Collected data: Begin

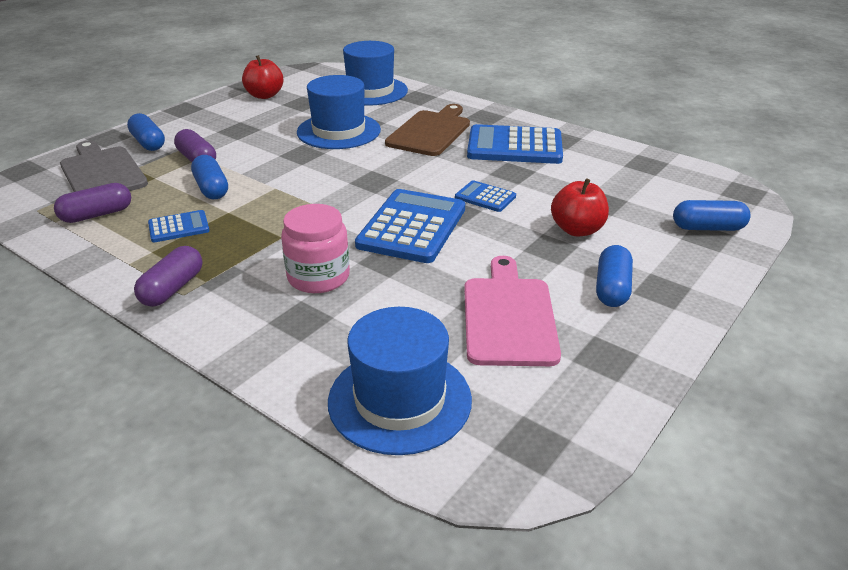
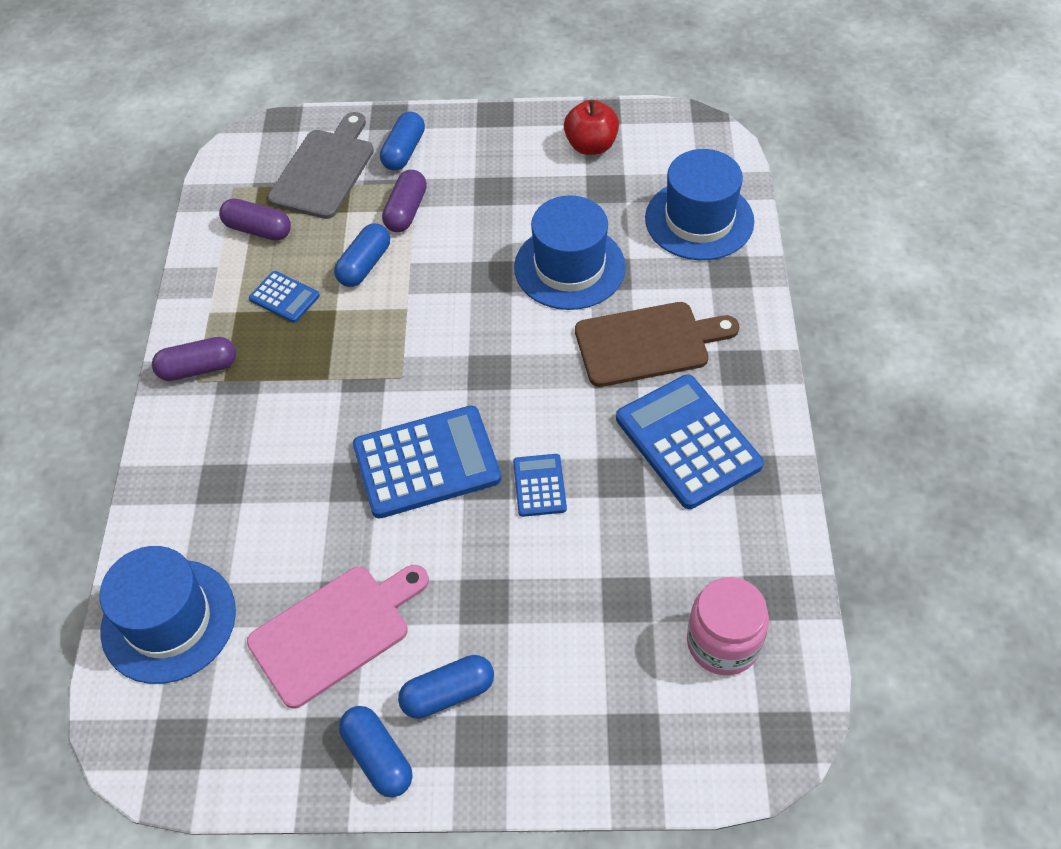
camera: 55 degrees right, 20 degrees up
(318, 277) = (288, 451): pink jar -> pink jar (723, 642)
(577, 230) = (540, 605): red apple -> none
(708, 228) = (654, 731): blue capsule -> blue capsule (378, 757)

Collected data: End

- **Task to carry out**: Please output the listing above in full, exactly as given, without its images.

- **Output**:
camera: 55 degrees right, 20 degrees up
(318, 277) = (288, 451): pink jar -> pink jar (723, 642)
(577, 230) = (540, 605): red apple -> none
(708, 228) = (654, 731): blue capsule -> blue capsule (378, 757)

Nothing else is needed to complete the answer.